Directions: Look through the material below. Return exactly the lines from the one with "(607, 184) = (412, 98): yellow key -> none" through the one with "(667, 287) = (514, 137): brown mouse -> none", both included.

━━ Data to examine

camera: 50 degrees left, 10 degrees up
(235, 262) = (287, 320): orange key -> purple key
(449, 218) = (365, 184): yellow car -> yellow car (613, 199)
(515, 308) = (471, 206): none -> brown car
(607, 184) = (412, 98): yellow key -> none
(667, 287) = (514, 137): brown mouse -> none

━━━━
━━ Data to examine

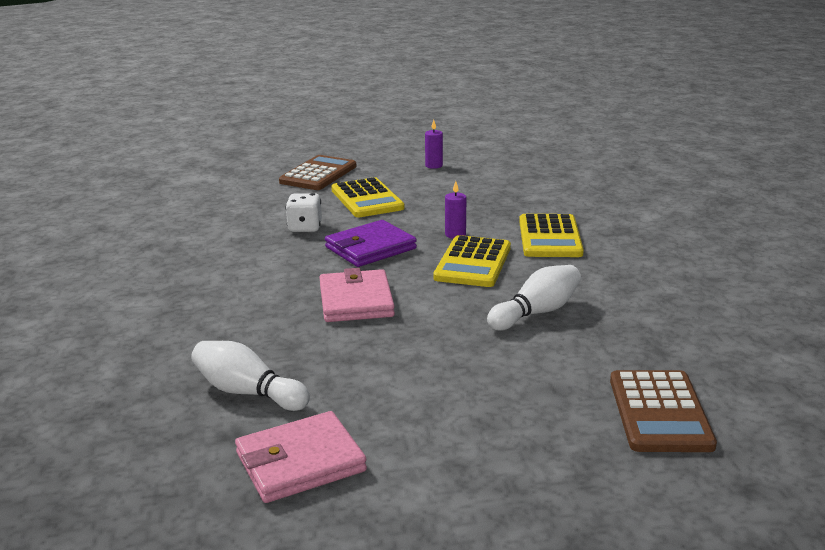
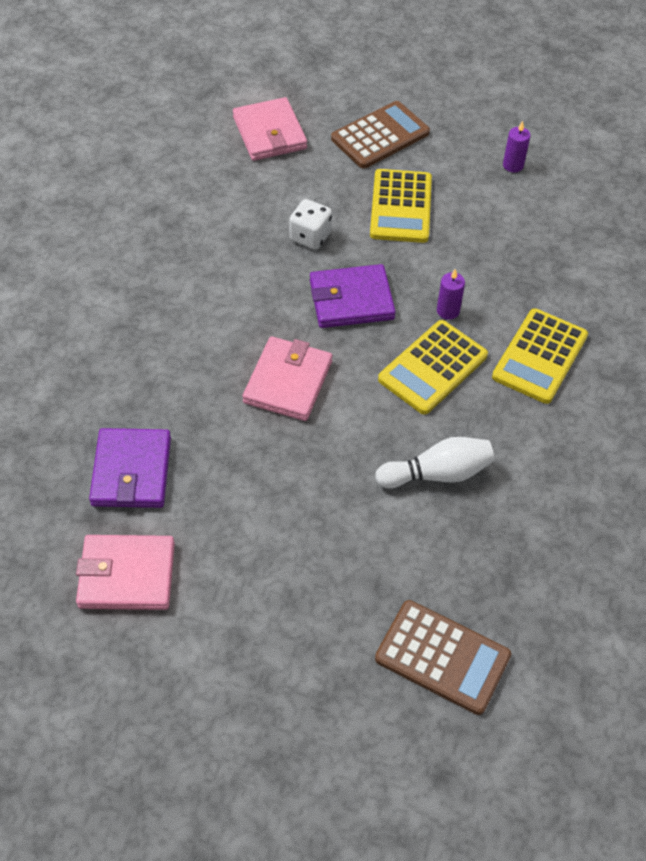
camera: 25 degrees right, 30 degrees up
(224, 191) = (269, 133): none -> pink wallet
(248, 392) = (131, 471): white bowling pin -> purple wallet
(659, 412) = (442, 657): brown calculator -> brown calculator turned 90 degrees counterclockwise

━━━━

Result of this exercise:
(607, 184) = (412, 98): yellow key -> none
(667, 287) = (514, 137): brown mouse -> none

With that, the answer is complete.